++++ Supplied information

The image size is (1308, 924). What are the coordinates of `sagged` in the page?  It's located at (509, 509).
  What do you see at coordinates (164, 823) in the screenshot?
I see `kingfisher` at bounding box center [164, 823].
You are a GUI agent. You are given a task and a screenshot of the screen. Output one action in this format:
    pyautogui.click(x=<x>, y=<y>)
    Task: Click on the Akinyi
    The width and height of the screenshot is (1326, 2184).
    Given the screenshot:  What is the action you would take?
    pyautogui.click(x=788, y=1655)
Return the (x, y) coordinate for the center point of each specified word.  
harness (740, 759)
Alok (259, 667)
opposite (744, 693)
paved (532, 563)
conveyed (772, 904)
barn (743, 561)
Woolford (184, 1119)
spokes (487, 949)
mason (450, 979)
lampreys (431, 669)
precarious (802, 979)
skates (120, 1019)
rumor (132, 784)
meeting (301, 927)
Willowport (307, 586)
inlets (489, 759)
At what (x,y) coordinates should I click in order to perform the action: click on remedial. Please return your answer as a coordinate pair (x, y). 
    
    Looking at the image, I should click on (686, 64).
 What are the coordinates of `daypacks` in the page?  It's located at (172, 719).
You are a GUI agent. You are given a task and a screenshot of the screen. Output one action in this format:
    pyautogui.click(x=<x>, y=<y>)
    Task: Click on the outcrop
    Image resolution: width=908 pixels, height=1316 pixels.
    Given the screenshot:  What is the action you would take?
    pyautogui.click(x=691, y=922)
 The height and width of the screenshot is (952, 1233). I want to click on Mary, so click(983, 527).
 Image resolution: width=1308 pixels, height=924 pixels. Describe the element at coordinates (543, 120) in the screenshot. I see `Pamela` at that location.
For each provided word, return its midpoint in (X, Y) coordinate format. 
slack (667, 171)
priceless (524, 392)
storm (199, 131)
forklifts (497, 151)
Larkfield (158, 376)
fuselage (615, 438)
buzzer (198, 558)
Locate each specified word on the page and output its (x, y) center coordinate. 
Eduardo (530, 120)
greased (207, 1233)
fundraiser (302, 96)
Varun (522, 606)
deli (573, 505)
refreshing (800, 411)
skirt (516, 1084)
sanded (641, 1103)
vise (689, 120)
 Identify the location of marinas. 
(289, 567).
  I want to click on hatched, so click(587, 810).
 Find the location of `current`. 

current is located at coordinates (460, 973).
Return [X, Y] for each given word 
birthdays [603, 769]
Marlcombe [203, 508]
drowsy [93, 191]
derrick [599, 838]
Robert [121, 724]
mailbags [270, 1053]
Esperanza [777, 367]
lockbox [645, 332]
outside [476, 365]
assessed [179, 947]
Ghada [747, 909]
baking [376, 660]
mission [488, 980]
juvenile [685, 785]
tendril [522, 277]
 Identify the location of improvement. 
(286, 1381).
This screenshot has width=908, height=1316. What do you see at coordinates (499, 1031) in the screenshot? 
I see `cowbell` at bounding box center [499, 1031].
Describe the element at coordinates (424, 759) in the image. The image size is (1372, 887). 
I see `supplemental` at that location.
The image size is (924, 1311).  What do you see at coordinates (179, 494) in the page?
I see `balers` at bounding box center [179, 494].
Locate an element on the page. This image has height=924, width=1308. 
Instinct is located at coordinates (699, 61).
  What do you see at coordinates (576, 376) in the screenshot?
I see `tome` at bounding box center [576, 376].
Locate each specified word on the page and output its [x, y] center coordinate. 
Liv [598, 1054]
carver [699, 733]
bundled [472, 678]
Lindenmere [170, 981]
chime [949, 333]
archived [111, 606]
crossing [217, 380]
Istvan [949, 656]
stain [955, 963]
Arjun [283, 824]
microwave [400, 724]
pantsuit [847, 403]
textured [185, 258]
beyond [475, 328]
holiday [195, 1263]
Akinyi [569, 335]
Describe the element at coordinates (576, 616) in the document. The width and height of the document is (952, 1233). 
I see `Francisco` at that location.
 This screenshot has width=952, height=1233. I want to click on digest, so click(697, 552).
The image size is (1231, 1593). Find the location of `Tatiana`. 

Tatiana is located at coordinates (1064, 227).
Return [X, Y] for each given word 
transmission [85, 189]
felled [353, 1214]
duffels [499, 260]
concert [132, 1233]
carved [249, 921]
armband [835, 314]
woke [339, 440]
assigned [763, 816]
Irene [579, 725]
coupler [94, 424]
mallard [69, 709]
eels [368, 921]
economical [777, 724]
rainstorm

++++++++

→ What you will do:
Express the lines of the items from the one containing "tendril [522, 277]" through the one containing "center [499, 1031]." as a Markdown table with the columns Row and Line, numbering each row and leaving out blank lines.

→ Task answer:
| Row | Line |
|---|---|
| 1 | tendril [522, 277] |
| 2 |  Identify the location of improvement.  |
| 3 | (286, 1381). |
| 4 | This screenshot has width=908, height=1316. What do you see at coordinates (499, 1031) in the screenshot?  |
| 5 | I see `cowbell` at bounding box center [499, 1031]. |